Dataset entries -
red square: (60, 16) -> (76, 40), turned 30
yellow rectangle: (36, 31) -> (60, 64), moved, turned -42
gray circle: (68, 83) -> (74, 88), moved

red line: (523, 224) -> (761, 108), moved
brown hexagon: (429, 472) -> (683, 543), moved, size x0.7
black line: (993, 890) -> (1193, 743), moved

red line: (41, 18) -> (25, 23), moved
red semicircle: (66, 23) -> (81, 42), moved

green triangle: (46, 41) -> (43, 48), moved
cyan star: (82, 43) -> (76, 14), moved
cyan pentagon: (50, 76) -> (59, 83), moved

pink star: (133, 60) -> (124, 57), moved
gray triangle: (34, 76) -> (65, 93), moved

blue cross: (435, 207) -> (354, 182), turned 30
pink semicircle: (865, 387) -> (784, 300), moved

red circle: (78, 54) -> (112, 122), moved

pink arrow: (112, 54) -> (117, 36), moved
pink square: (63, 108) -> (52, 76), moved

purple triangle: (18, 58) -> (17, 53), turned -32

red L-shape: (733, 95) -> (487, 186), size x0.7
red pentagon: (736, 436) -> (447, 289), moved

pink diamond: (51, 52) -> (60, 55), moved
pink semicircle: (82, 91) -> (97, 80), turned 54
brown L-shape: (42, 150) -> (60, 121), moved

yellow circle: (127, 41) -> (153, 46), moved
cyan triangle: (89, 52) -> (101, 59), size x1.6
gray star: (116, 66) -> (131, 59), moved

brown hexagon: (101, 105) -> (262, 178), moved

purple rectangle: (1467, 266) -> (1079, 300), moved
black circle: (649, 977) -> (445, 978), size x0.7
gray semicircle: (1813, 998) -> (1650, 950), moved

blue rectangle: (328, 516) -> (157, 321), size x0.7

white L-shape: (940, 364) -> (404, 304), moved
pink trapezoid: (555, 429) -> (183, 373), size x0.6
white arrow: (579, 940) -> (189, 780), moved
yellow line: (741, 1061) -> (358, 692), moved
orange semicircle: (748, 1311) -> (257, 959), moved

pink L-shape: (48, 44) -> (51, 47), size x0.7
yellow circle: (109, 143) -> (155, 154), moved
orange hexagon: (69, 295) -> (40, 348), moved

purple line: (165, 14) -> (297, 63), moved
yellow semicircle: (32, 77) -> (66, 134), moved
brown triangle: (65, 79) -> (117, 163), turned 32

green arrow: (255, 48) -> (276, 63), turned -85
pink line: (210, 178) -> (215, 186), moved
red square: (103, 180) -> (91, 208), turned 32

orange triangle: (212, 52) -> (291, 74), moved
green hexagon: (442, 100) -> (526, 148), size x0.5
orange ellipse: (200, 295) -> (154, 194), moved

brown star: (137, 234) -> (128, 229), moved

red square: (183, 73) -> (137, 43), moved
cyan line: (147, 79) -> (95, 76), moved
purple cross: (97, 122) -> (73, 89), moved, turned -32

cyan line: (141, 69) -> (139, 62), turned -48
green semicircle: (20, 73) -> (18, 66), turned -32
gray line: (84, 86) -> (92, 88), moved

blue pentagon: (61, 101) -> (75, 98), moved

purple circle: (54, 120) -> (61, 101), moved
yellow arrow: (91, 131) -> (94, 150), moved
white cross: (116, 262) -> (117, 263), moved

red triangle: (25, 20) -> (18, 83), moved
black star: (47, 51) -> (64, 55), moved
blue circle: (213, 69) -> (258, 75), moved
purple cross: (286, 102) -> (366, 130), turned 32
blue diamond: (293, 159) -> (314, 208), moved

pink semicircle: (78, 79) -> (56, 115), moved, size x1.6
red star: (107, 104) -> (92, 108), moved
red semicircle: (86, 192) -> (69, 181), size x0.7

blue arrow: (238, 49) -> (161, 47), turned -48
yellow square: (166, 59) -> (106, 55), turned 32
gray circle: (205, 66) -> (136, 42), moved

Work item - Go to the line in the material above that contains "green triangle: (46, 41) -> (43, 48), moved" and copy exactly from there through the line that contains "purple rectangle: (1467, 266)", stopping after it.

Result -
green triangle: (46, 41) -> (43, 48), moved
cyan star: (82, 43) -> (76, 14), moved
cyan pentagon: (50, 76) -> (59, 83), moved

pink star: (133, 60) -> (124, 57), moved
gray triangle: (34, 76) -> (65, 93), moved

blue cross: (435, 207) -> (354, 182), turned 30
pink semicircle: (865, 387) -> (784, 300), moved

red circle: (78, 54) -> (112, 122), moved

pink arrow: (112, 54) -> (117, 36), moved
pink square: (63, 108) -> (52, 76), moved

purple triangle: (18, 58) -> (17, 53), turned -32

red L-shape: (733, 95) -> (487, 186), size x0.7
red pentagon: (736, 436) -> (447, 289), moved

pink diamond: (51, 52) -> (60, 55), moved
pink semicircle: (82, 91) -> (97, 80), turned 54
brown L-shape: (42, 150) -> (60, 121), moved

yellow circle: (127, 41) -> (153, 46), moved
cyan triangle: (89, 52) -> (101, 59), size x1.6
gray star: (116, 66) -> (131, 59), moved

brown hexagon: (101, 105) -> (262, 178), moved

purple rectangle: (1467, 266) -> (1079, 300), moved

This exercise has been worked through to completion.